╭──

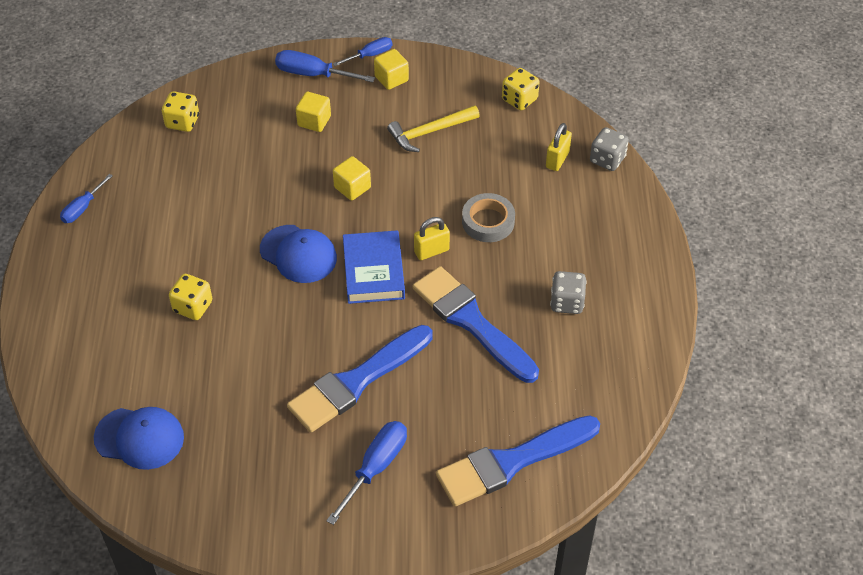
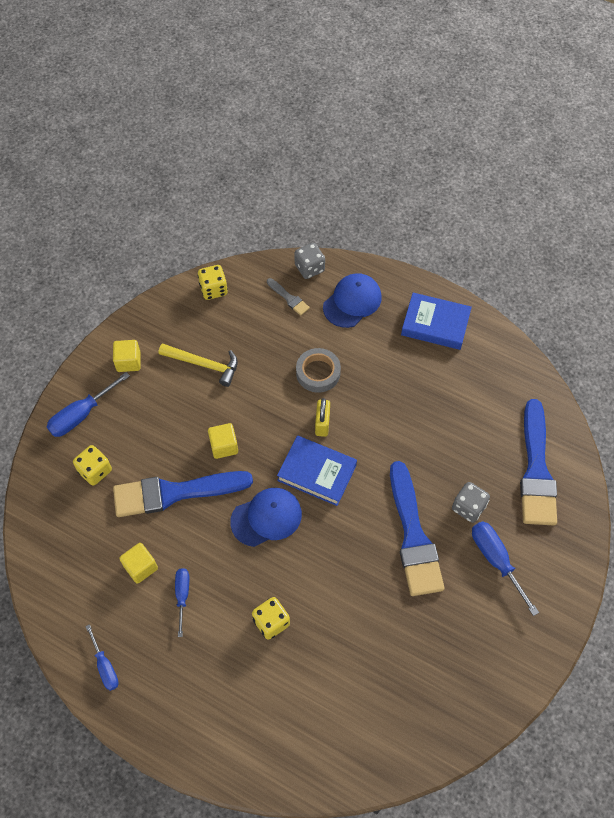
camera: 60 degrees left, 10 degrees up
blue cap [94,407,184,470] -> blue cap moved to [323,273,382,328]
yellow dice [162,91,199,132] -> yellow dice moved to [73,445,112,486]
yellow cube [296,92,331,132] -> yellow cube moved to [119,543,158,584]
blue screwdriver [333,37,392,66] -> blue screwdriver moved to [175,568,189,637]
yellow hammer [387,105,480,152] -> yellow hammer turned 75 degrees counterclockwise [159,343,238,387]
blue brush [413,266,539,383] -> blue brush moved to [113,471,253,517]
yellow padlock [546,123,572,171] -> grey brush [267,278,310,316]
grey dice [550,271,587,314] -> grey dice moved to [452,482,490,523]
none -> blue book [401,293,472,350]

╰──

REQUEST ▸ Look above for the line that contains "yellow dice [162,91,199,132]". Starting there, transcribe every line exactly until you have copied the line that contains "blue screwdriver [333,37,392,66]".

ANSWER BOX ▸
yellow dice [162,91,199,132] -> yellow dice moved to [73,445,112,486]
yellow cube [296,92,331,132] -> yellow cube moved to [119,543,158,584]
blue screwdriver [333,37,392,66] -> blue screwdriver moved to [175,568,189,637]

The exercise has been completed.